• WHAT IS REQUIRED: Every line that contains the word "none" is to be copied from the listing.

• RAW DATA:
++++++
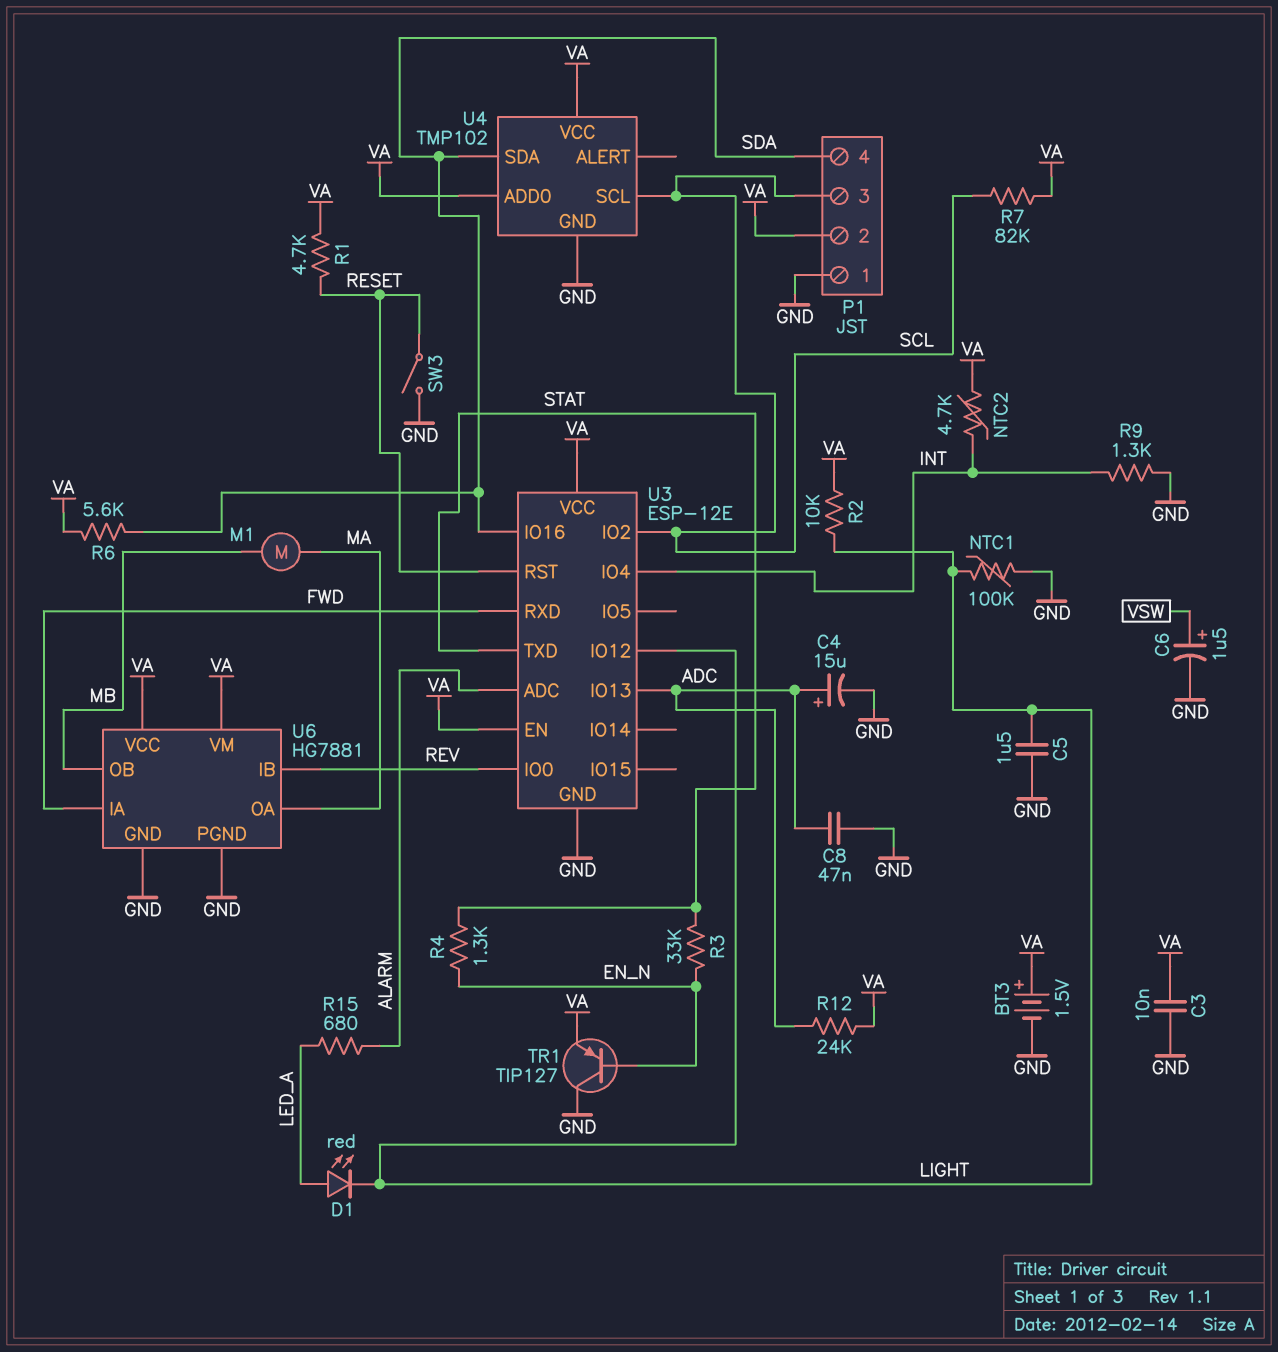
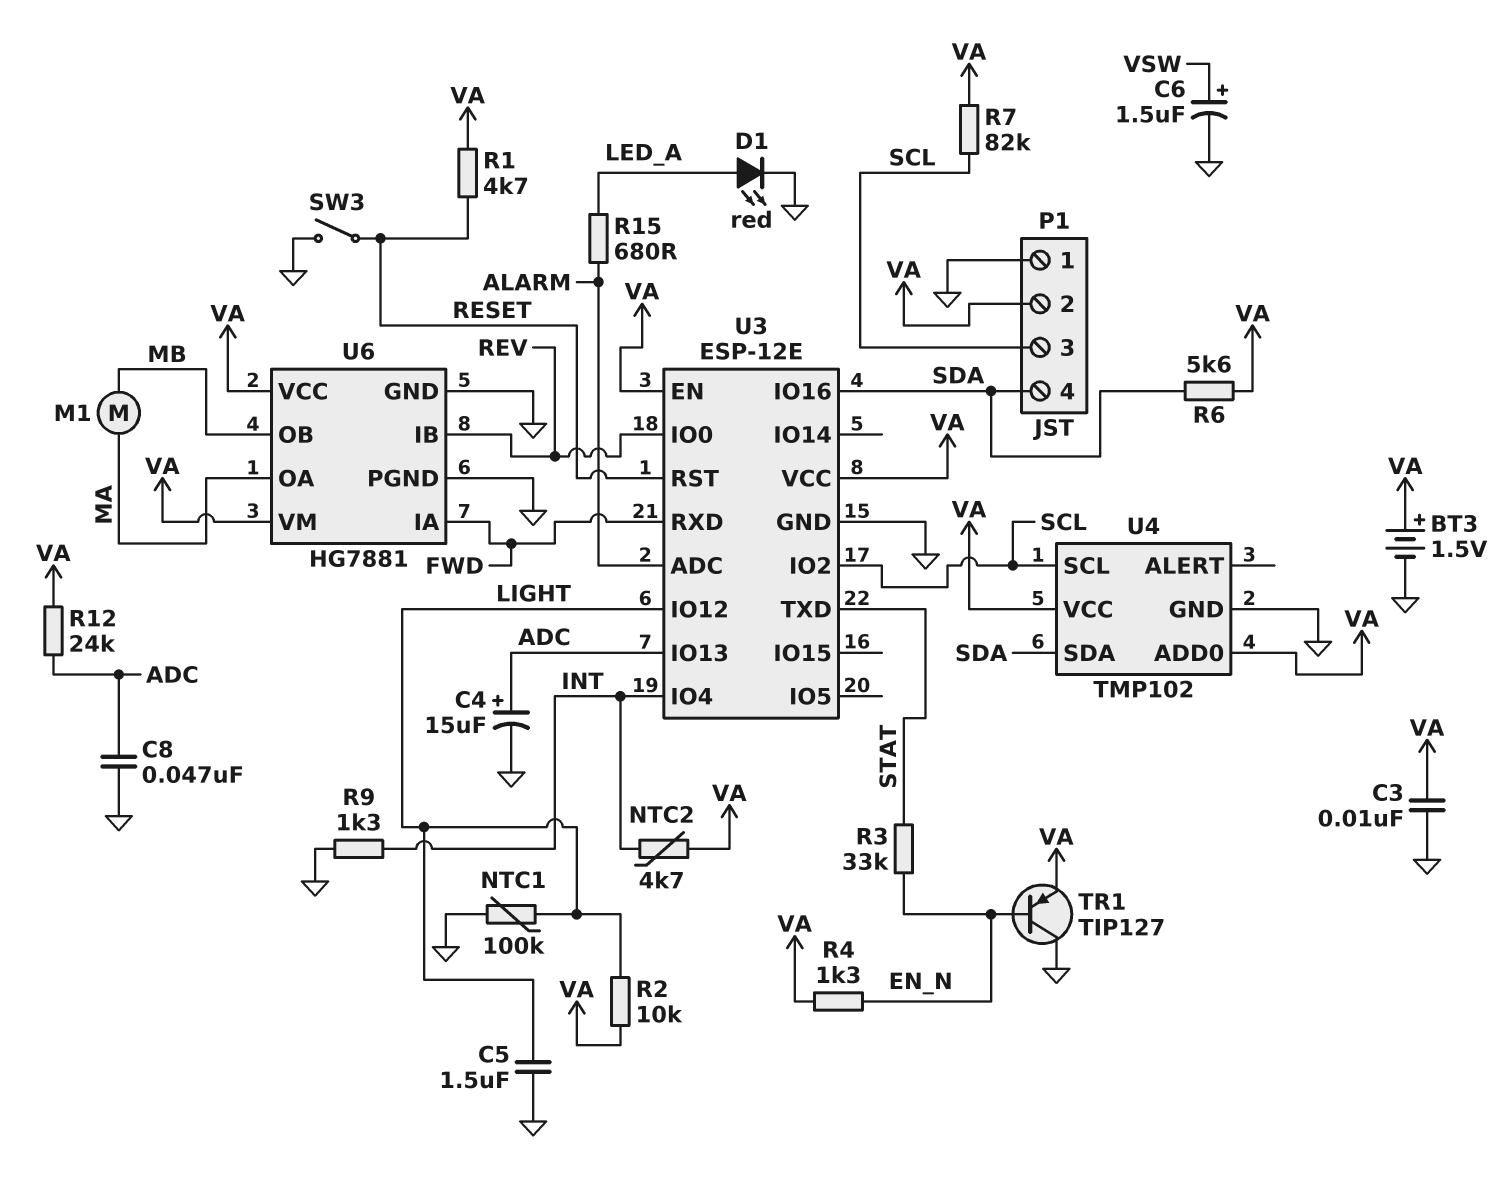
D1: LED red (A LED_A, K LIGHT) -> LED red (A LED_A, K GND)
R4: 1.3k (EN_N, STAT) -> 1.3k (EN_N, VA)

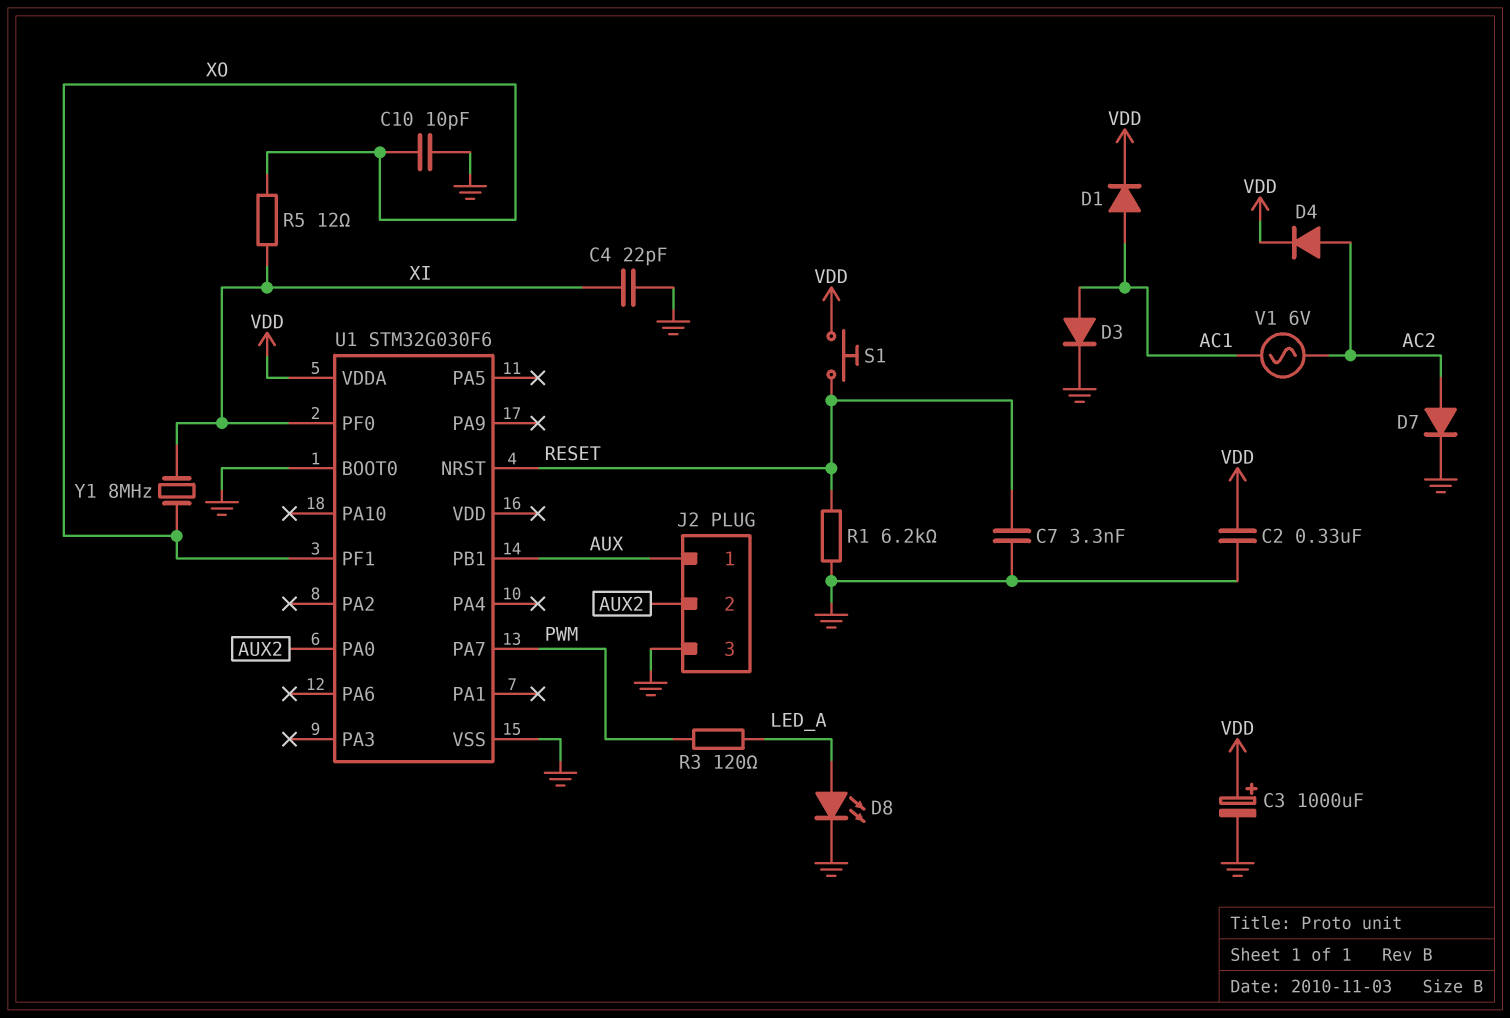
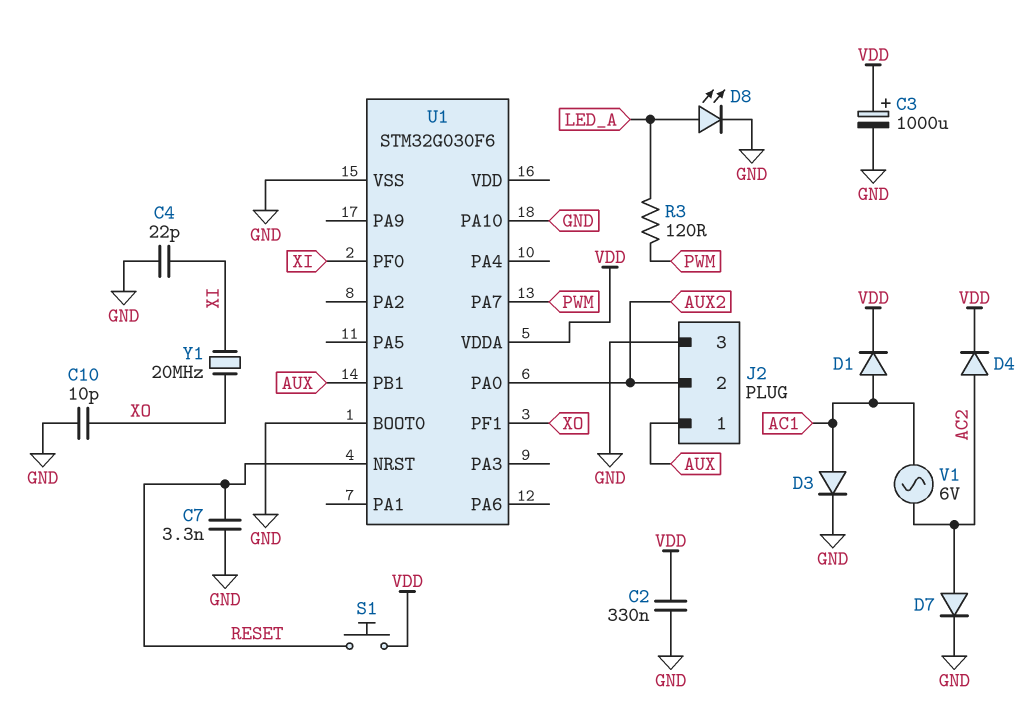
R1: 6.2k (GND, RESET) -> none
R5: 12 (XI, XO) -> none
U1 pin PA10: none -> GND
Y1: 8MHz (XI, XO) -> 20MHz (XI, XO)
++++++
• ANSWER SPACE:
R1: 6.2k (GND, RESET) -> none
R5: 12 (XI, XO) -> none
U1 pin PA10: none -> GND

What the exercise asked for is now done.